[Version difference data]
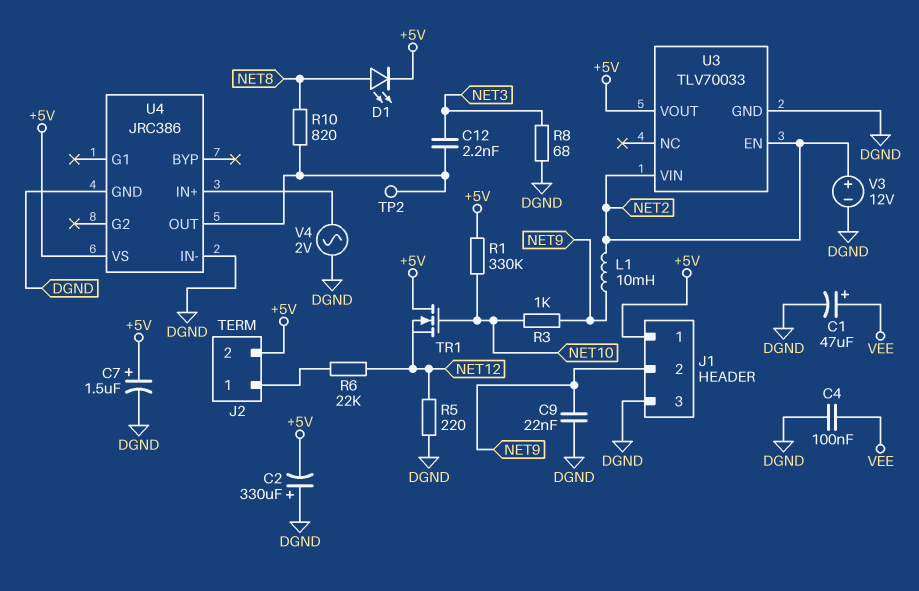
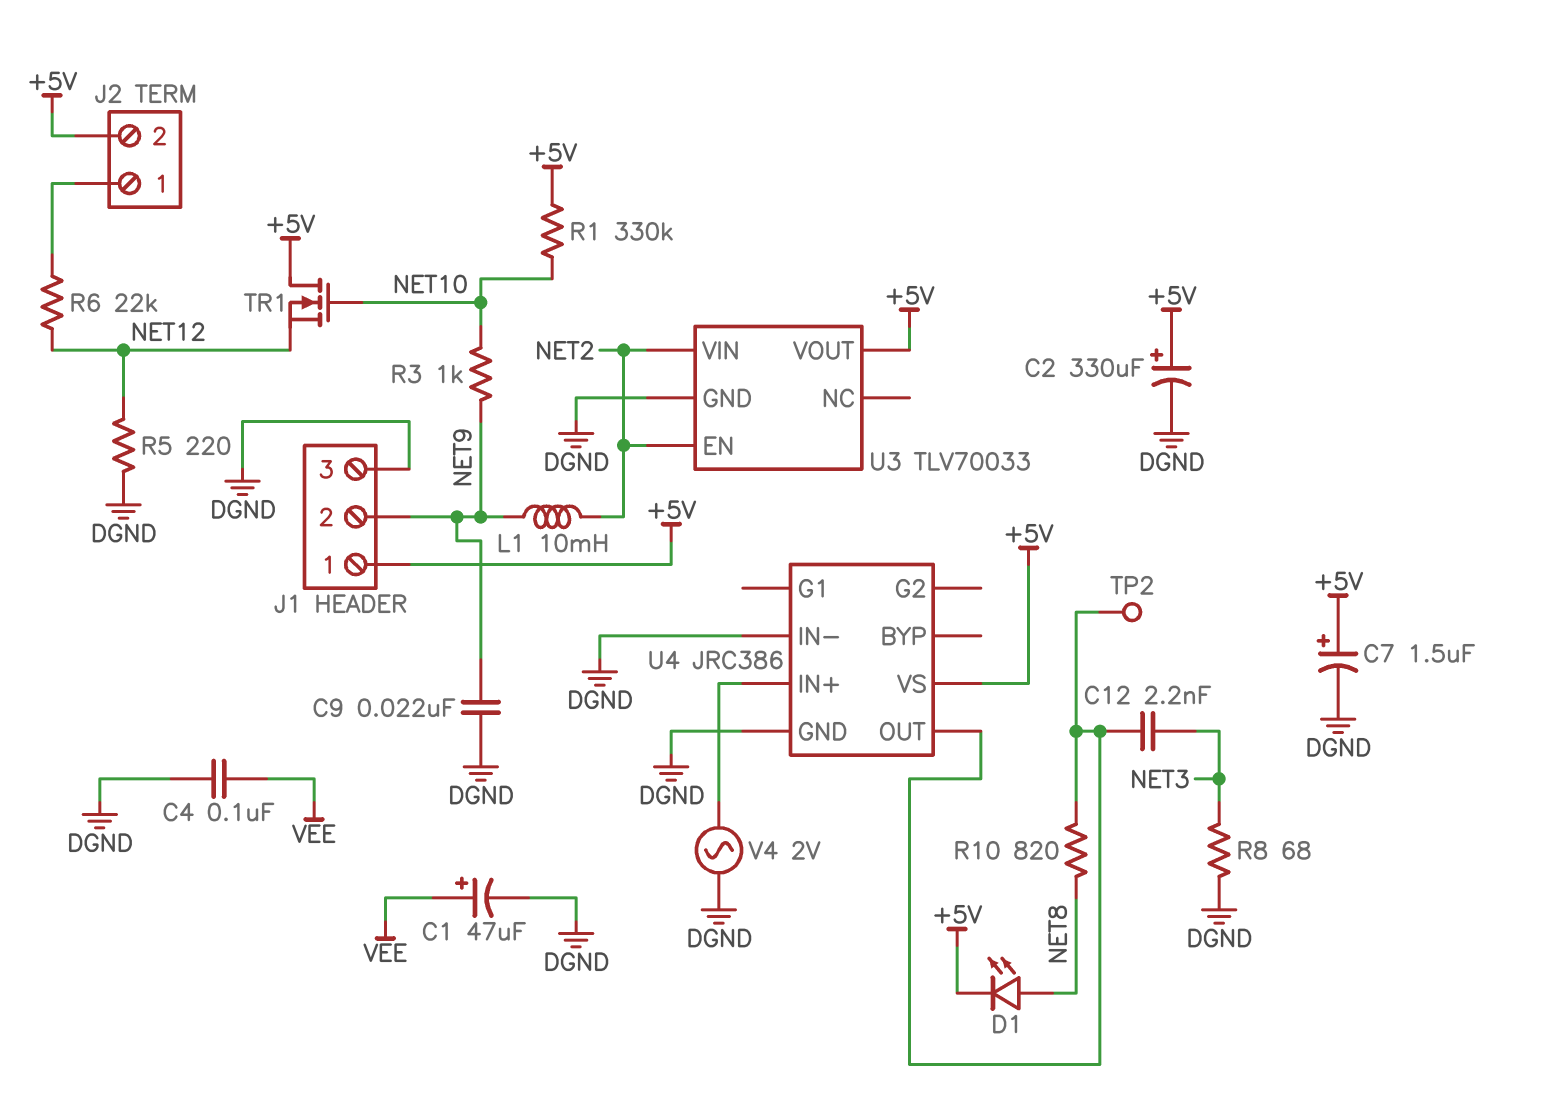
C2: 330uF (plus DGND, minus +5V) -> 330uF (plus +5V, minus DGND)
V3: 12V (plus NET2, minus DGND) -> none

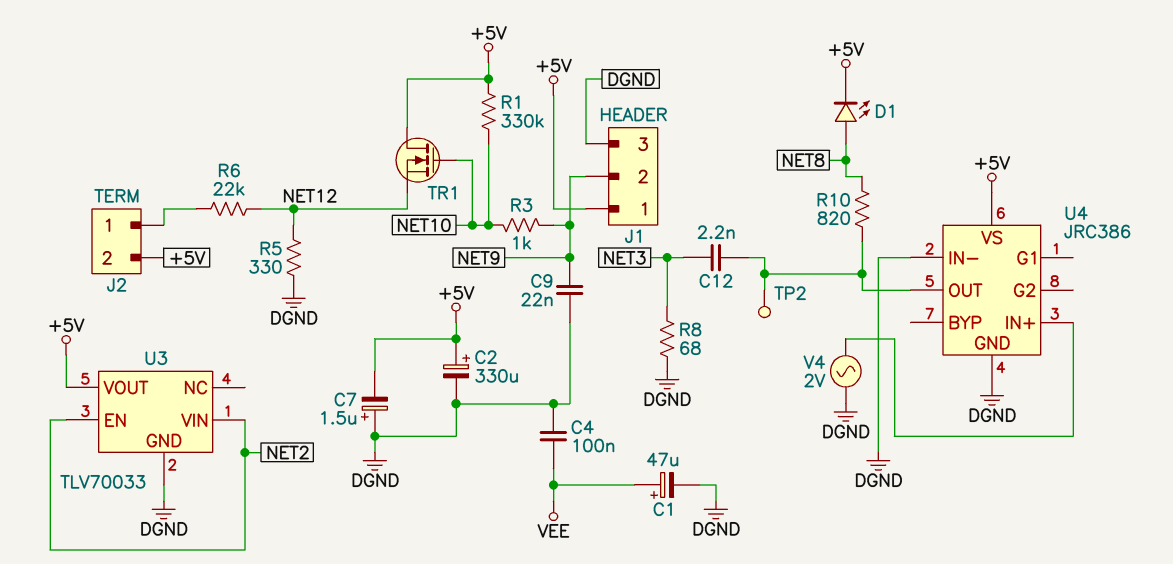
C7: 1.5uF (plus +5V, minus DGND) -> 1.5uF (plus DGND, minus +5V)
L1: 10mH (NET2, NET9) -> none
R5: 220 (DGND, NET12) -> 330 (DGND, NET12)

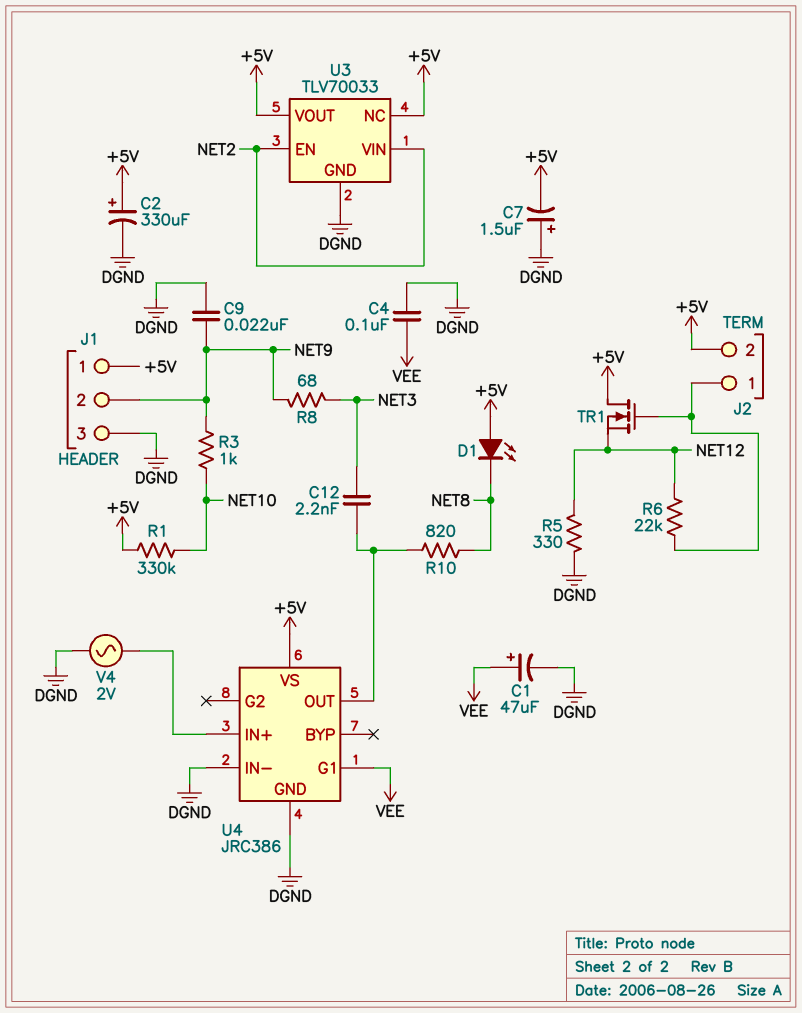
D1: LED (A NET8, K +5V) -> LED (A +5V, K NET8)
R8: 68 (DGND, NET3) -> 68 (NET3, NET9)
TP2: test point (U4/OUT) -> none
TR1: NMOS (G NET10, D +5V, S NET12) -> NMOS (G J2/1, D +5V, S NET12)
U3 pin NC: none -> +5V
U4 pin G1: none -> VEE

Task goal
Write out all the entries word for word, but skip any images.

Response to the exercise
C2: 330uF (plus DGND, minus +5V) -> 330uF (plus +5V, minus DGND)
V3: 12V (plus NET2, minus DGND) -> none

C7: 1.5uF (plus +5V, minus DGND) -> 1.5uF (plus DGND, minus +5V)
L1: 10mH (NET2, NET9) -> none
R5: 220 (DGND, NET12) -> 330 (DGND, NET12)

D1: LED (A NET8, K +5V) -> LED (A +5V, K NET8)
R8: 68 (DGND, NET3) -> 68 (NET3, NET9)
TP2: test point (U4/OUT) -> none
TR1: NMOS (G NET10, D +5V, S NET12) -> NMOS (G J2/1, D +5V, S NET12)
U3 pin NC: none -> +5V
U4 pin G1: none -> VEE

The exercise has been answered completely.